About this exercise:
In the entries below, count the lines that include the word "none" and reply with the number alone.

Material to process:

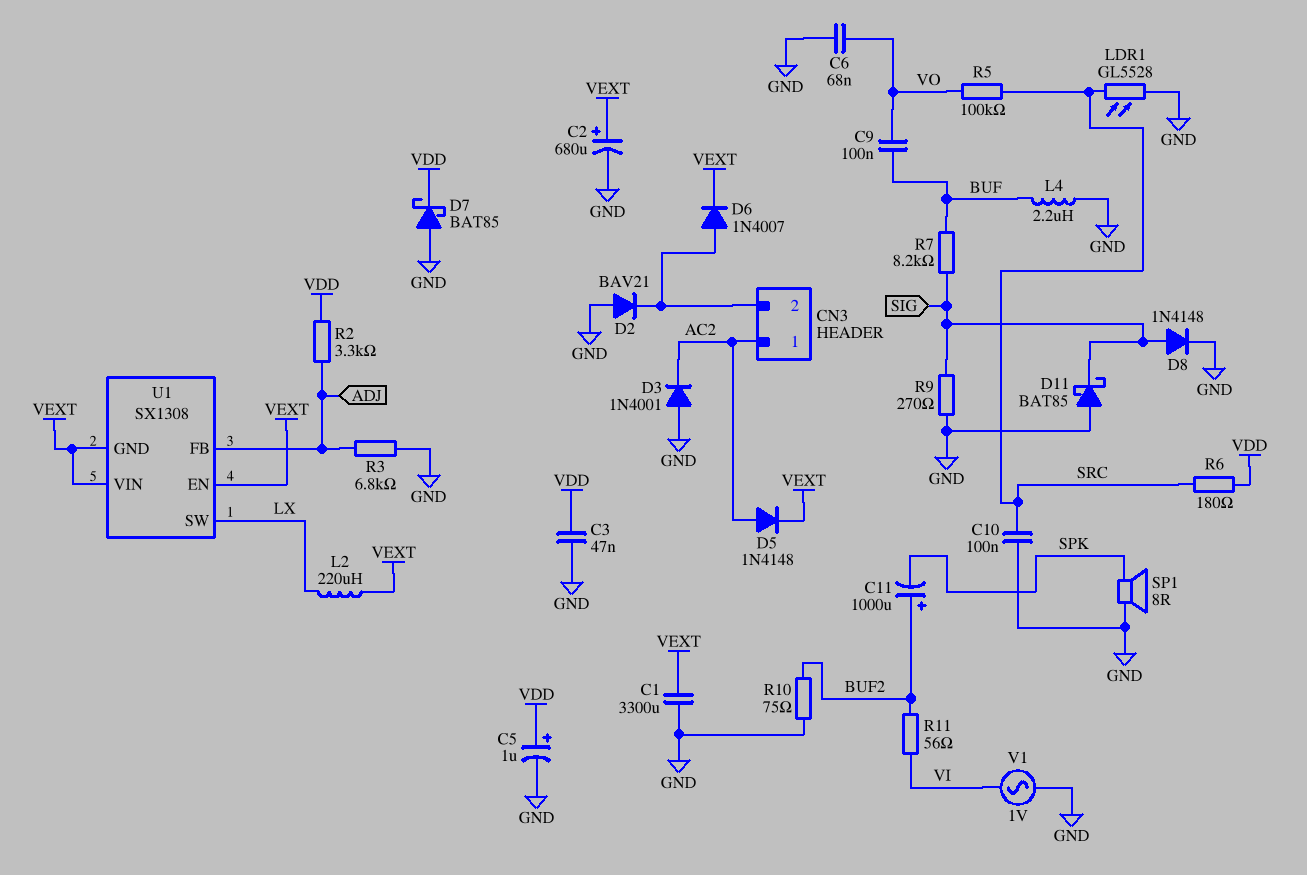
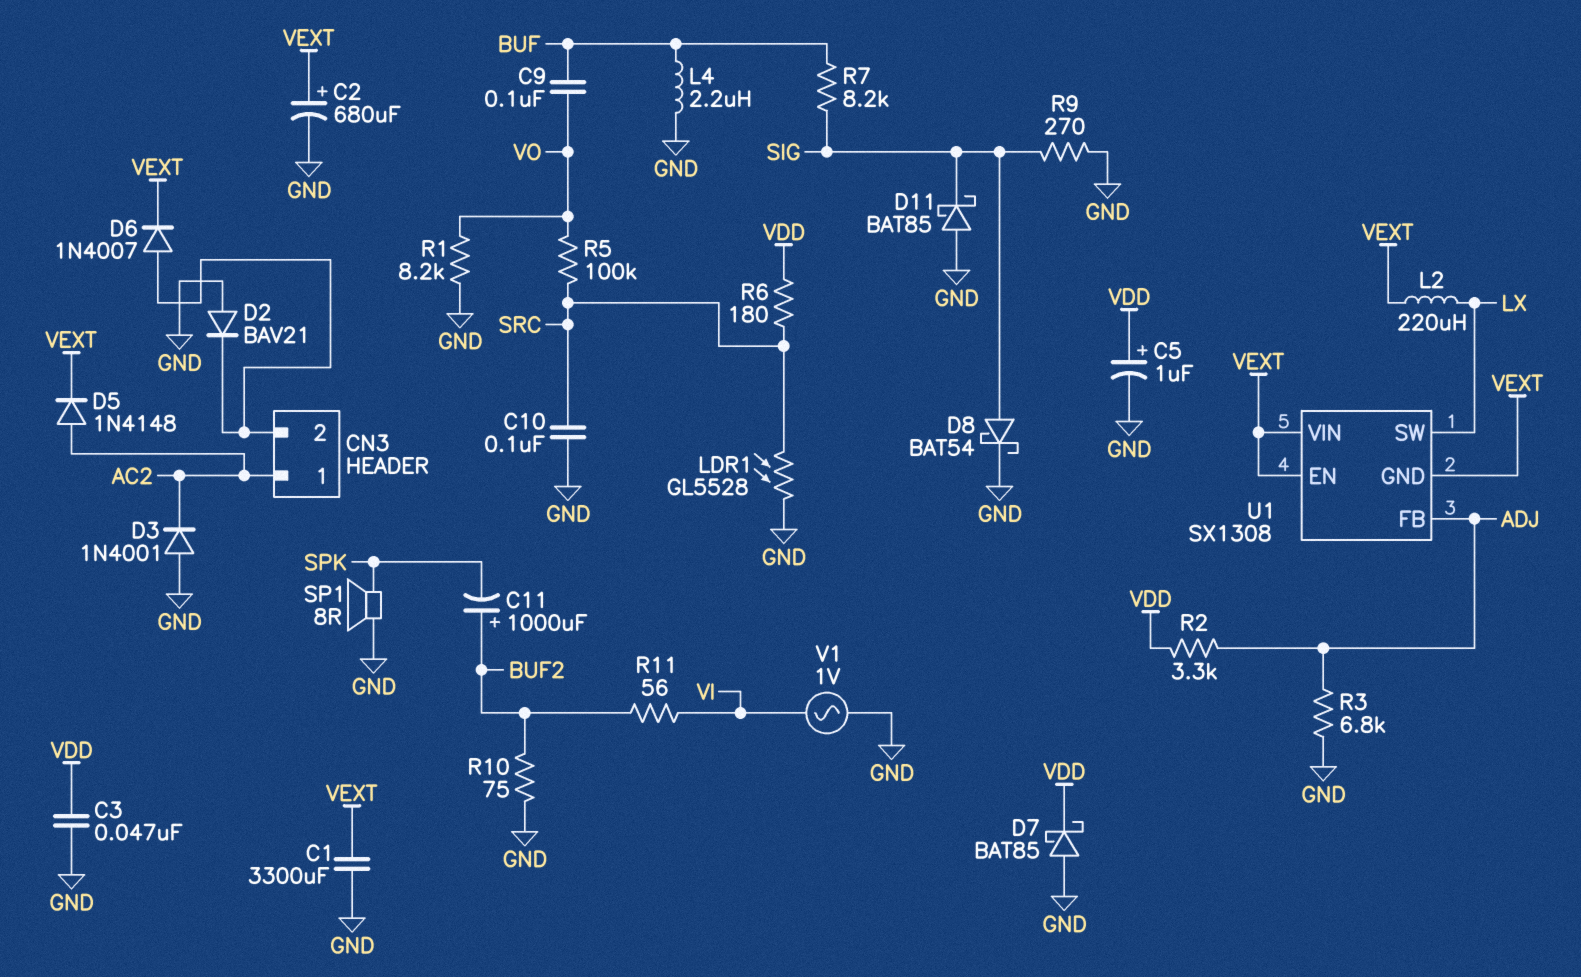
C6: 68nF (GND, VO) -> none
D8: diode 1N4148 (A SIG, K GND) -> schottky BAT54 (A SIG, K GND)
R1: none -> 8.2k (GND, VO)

==

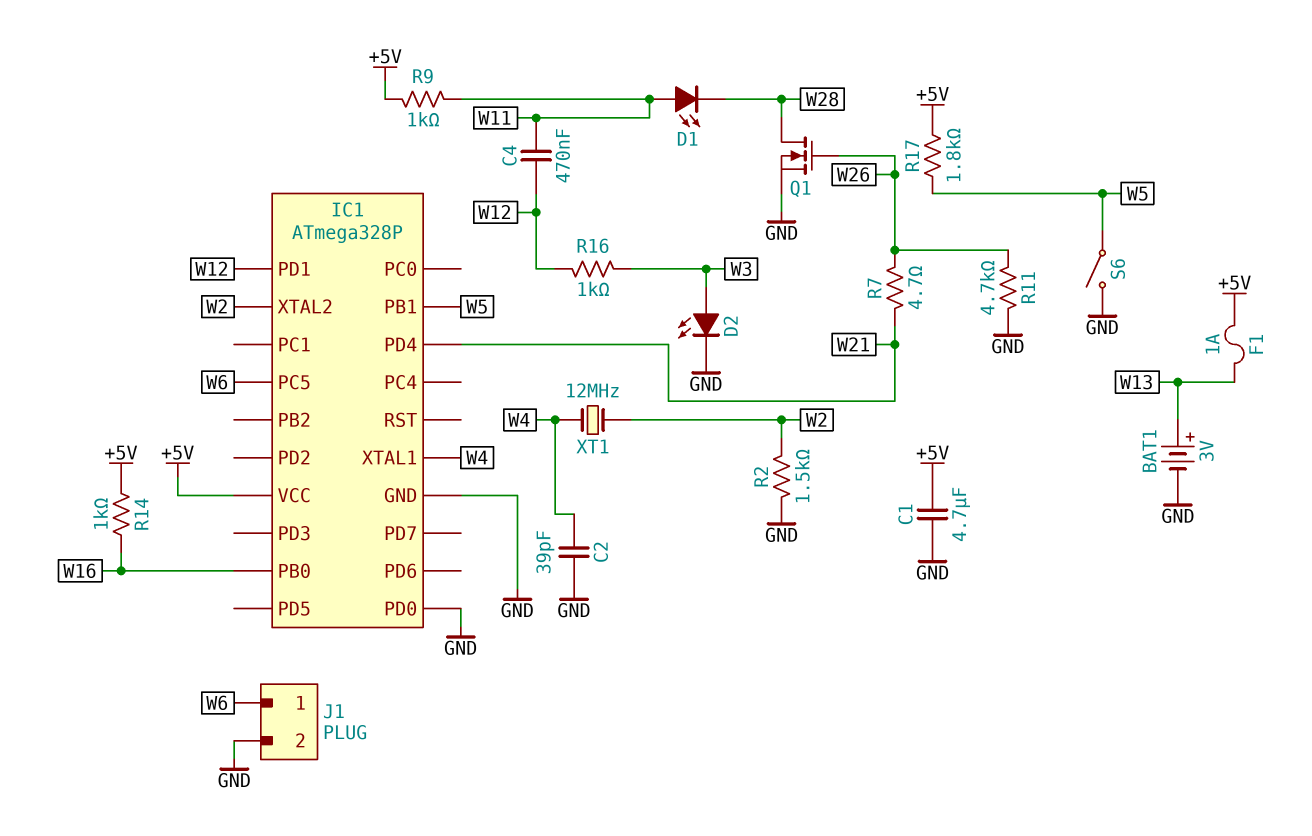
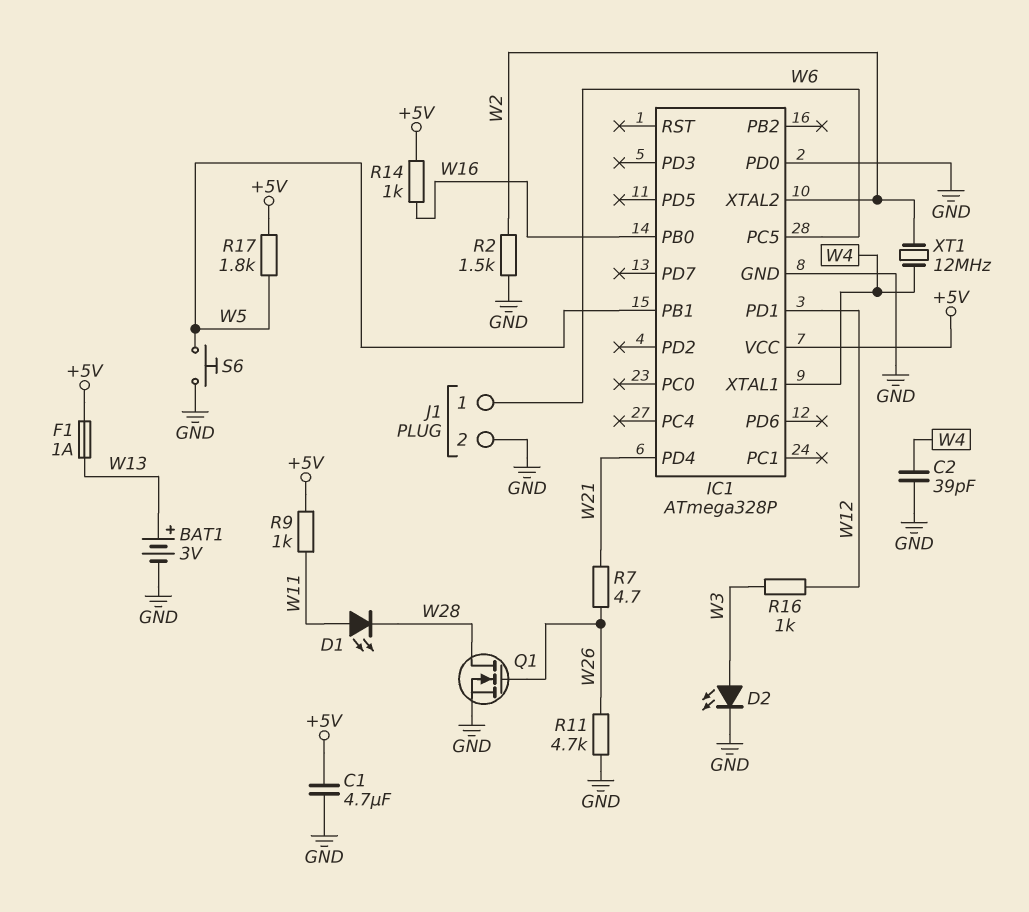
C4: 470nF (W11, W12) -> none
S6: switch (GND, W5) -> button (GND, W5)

Reply:
3